_BRIEF_. Work out how many lines of the material contain the string "DGND". Respond with the number only.
EXERCISE DATA Block Start
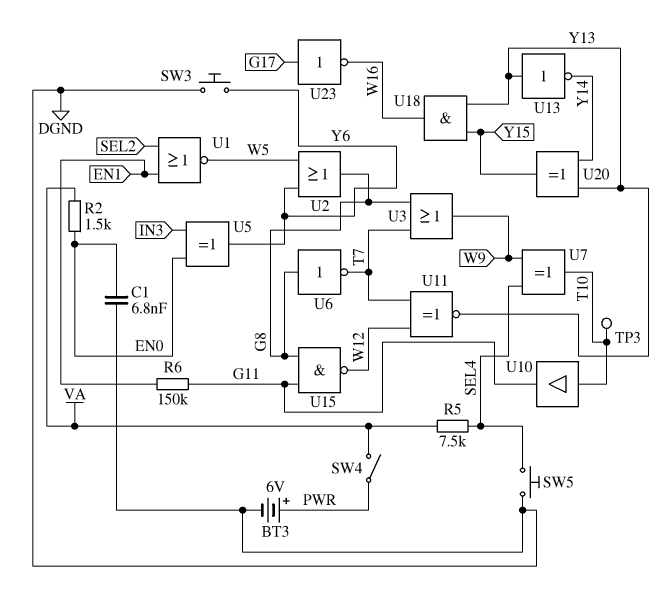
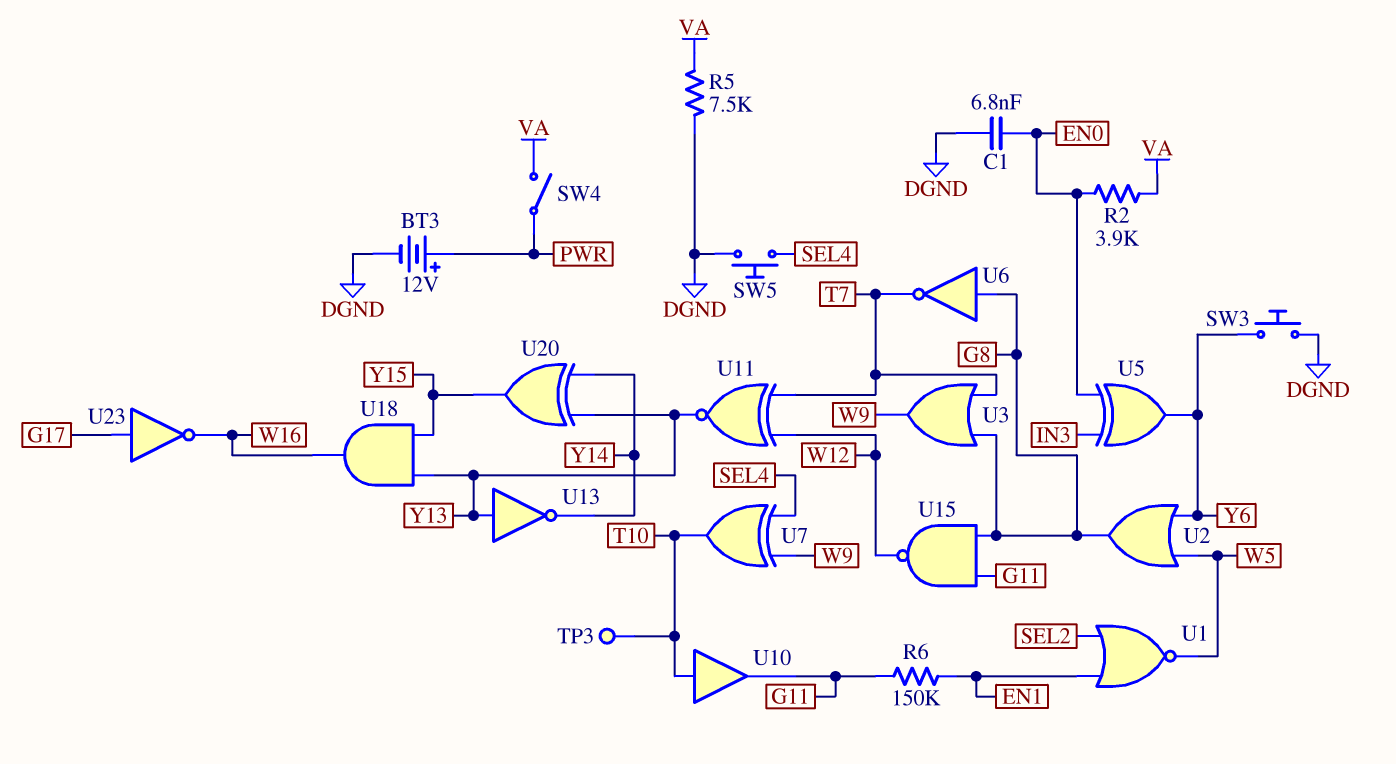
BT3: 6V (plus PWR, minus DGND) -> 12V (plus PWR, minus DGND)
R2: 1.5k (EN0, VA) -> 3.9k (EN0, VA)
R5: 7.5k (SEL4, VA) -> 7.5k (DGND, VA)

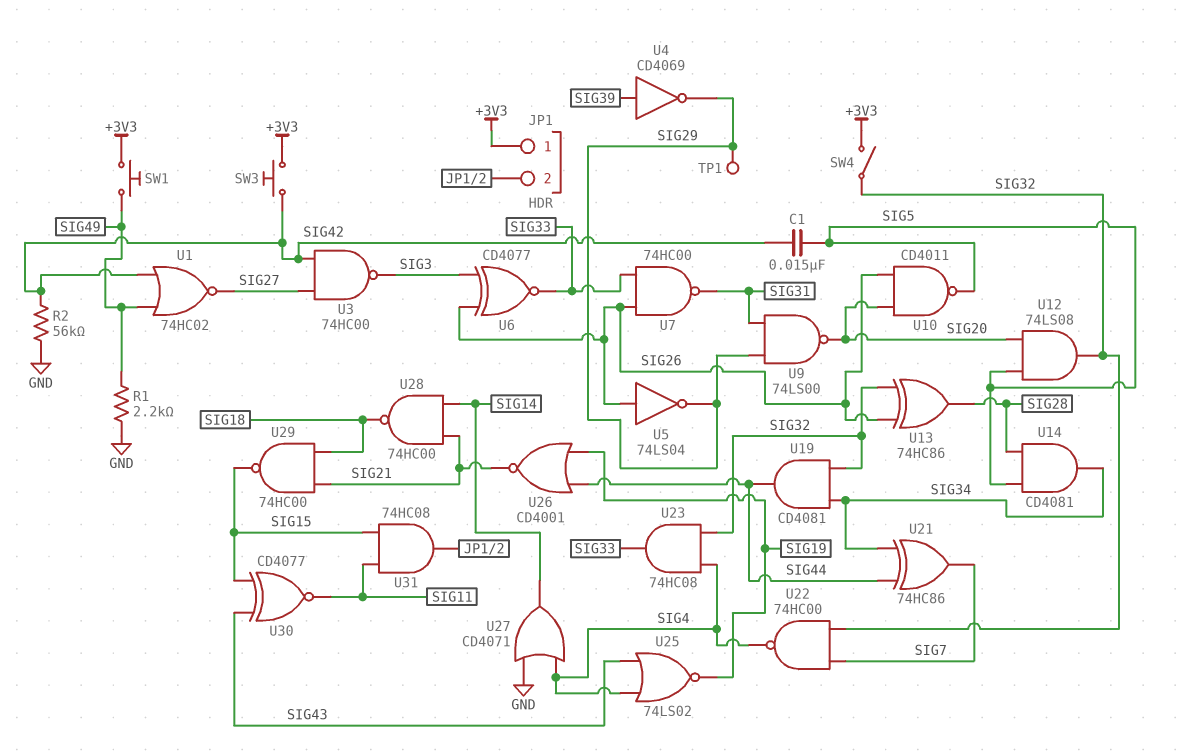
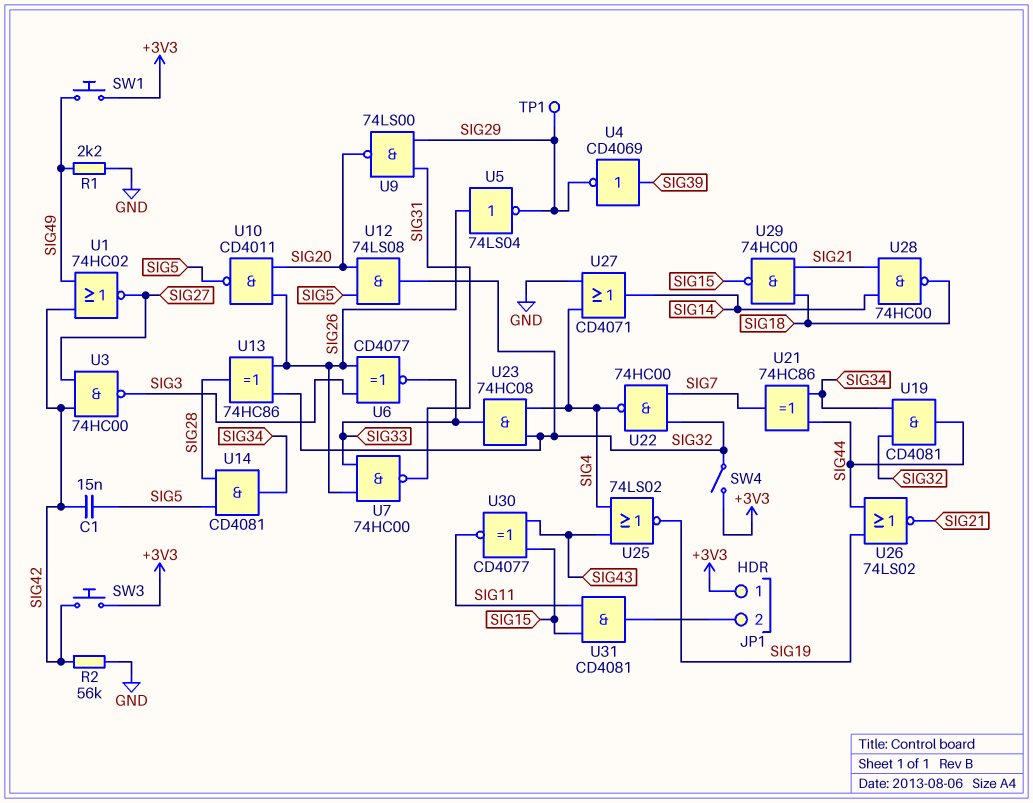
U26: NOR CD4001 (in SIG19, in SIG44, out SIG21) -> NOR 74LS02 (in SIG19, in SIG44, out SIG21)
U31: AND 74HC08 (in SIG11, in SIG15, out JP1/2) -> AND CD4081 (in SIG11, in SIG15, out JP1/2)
EXERCISE DATA Block End
_WRITTEN ANSWER_. 2